EXERCISE INSTRUCTIONS:
Each line of the data below holding the word "VEXT" must be copied.

Extracted data entries:
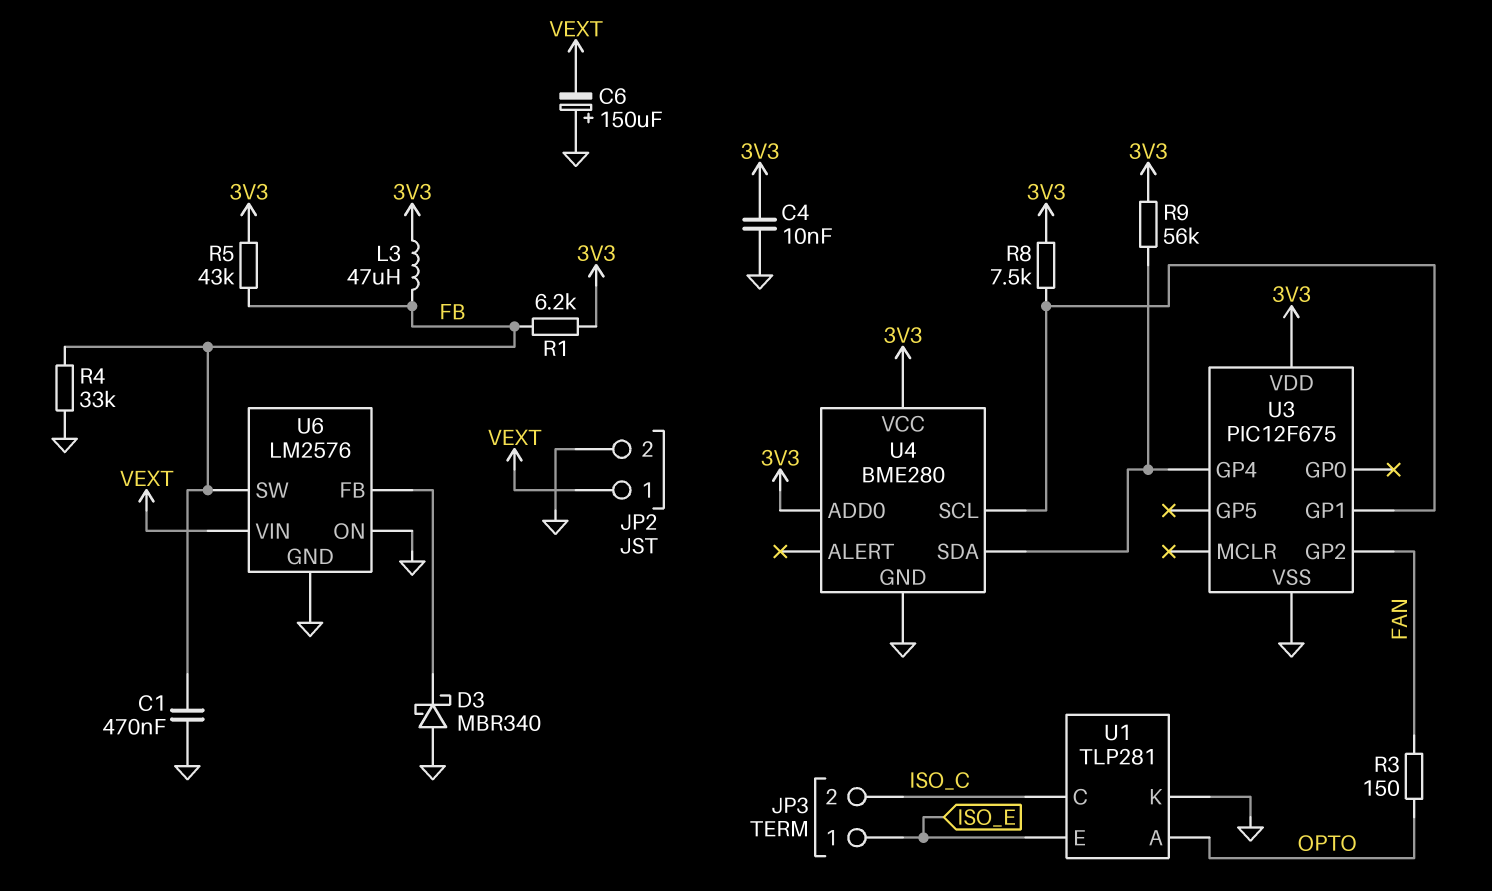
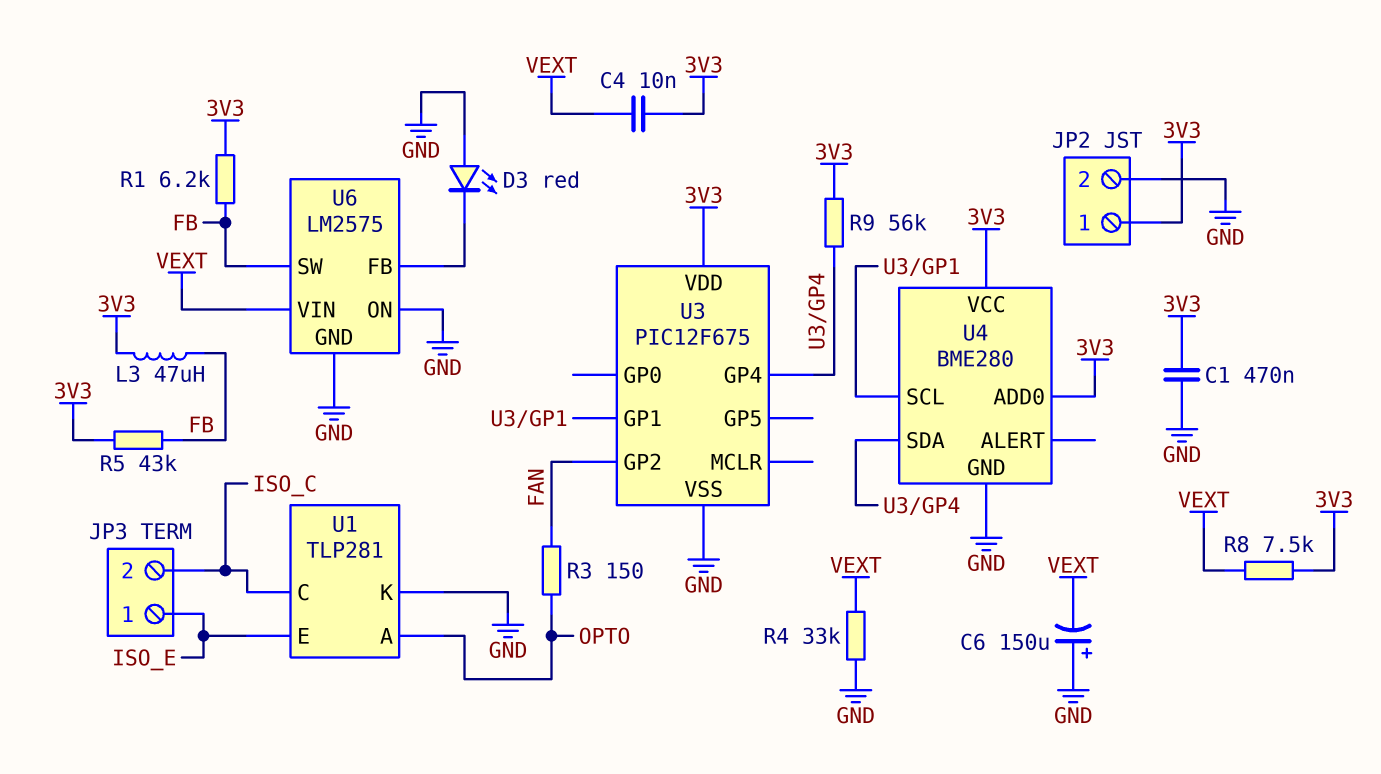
C1: 470nF (FB, GND) -> 470nF (3V3, GND)
C4: 10nF (3V3, GND) -> 10nF (3V3, VEXT)
D3: schottky MBR340 (A GND, K U6/FB) -> LED red (A GND, K U6/FB)
JP2 pin 1: VEXT -> 3V3
R4: 33k (FB, GND) -> 33k (GND, VEXT)
R8: 7.5k (3V3, U3/GP1) -> 7.5k (3V3, VEXT)
U6: LM2576 -> LM2575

TASK RESPONSE:
C4: 10nF (3V3, GND) -> 10nF (3V3, VEXT)
JP2 pin 1: VEXT -> 3V3
R4: 33k (FB, GND) -> 33k (GND, VEXT)
R8: 7.5k (3V3, U3/GP1) -> 7.5k (3V3, VEXT)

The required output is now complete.